Instructions to follow >> Retrieve all lines below that have the string "pink".

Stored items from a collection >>
========

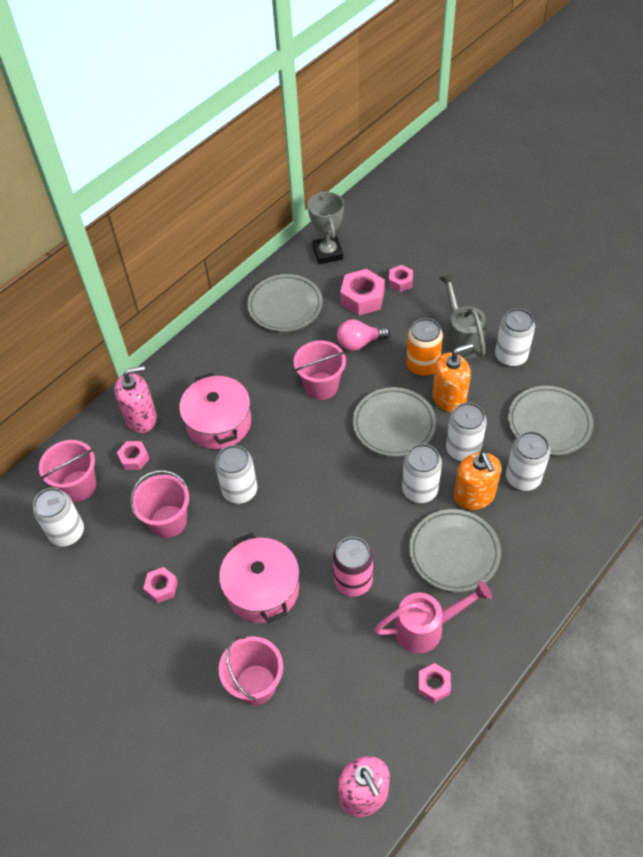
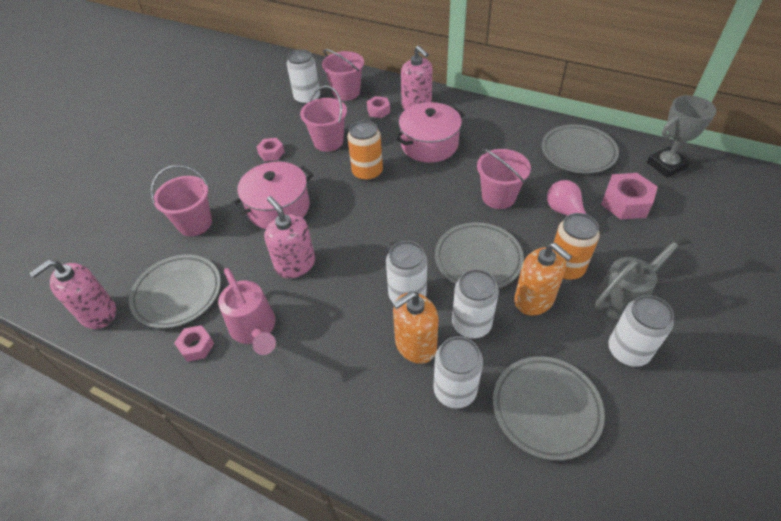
camera: 75 degrees right, 5 degrees down
(240, 491) = (367, 172): white can -> orange can
(353, 581) = (295, 264): pink can -> pink soap dispenser
(400, 282) = (670, 228): pink nut -> none
(454, 553) = (341, 338): grey plate -> grey plate (178, 293)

========

Response area >>
(353, 581) = (295, 264): pink can -> pink soap dispenser
(400, 282) = (670, 228): pink nut -> none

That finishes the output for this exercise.